Stored items:
Segment Open

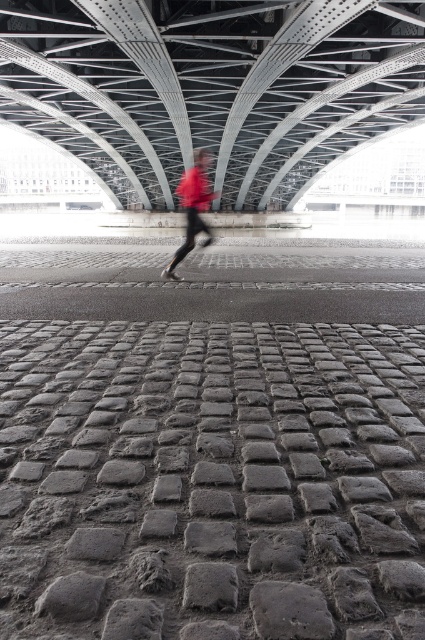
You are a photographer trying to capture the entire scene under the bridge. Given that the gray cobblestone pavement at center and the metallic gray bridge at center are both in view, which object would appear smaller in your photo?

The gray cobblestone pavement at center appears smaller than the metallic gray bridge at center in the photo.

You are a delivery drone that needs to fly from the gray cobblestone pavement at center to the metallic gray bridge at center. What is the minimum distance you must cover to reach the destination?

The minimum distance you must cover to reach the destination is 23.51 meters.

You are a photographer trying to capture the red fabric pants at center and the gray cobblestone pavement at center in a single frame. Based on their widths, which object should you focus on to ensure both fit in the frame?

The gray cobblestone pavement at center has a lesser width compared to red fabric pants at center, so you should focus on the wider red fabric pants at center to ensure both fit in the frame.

Segment Closed

Render every line of the stored items above as a Markdown table with the columns Row and Text, numbering the rows and skipping blank lines. Leave the pictures out.

Answer box ->
| Row | Text |
|---|---|
| 1 | You are a photographer trying to capture the entire scene under the bridge. Given that the gray cobblestone pavement at center and the metallic gray bridge at center are both in view, which object would appear smaller in your photo? |
| 2 | The gray cobblestone pavement at center appears smaller than the metallic gray bridge at center in the photo. |
| 3 | You are a delivery drone that needs to fly from the gray cobblestone pavement at center to the metallic gray bridge at center. What is the minimum distance you must cover to reach the destination? |
| 4 | The minimum distance you must cover to reach the destination is 23.51 meters. |
| 5 | You are a photographer trying to capture the red fabric pants at center and the gray cobblestone pavement at center in a single frame. Based on their widths, which object should you focus on to ensure both fit in the frame? |
| 6 | The gray cobblestone pavement at center has a lesser width compared to red fabric pants at center, so you should focus on the wider red fabric pants at center to ensure both fit in the frame. |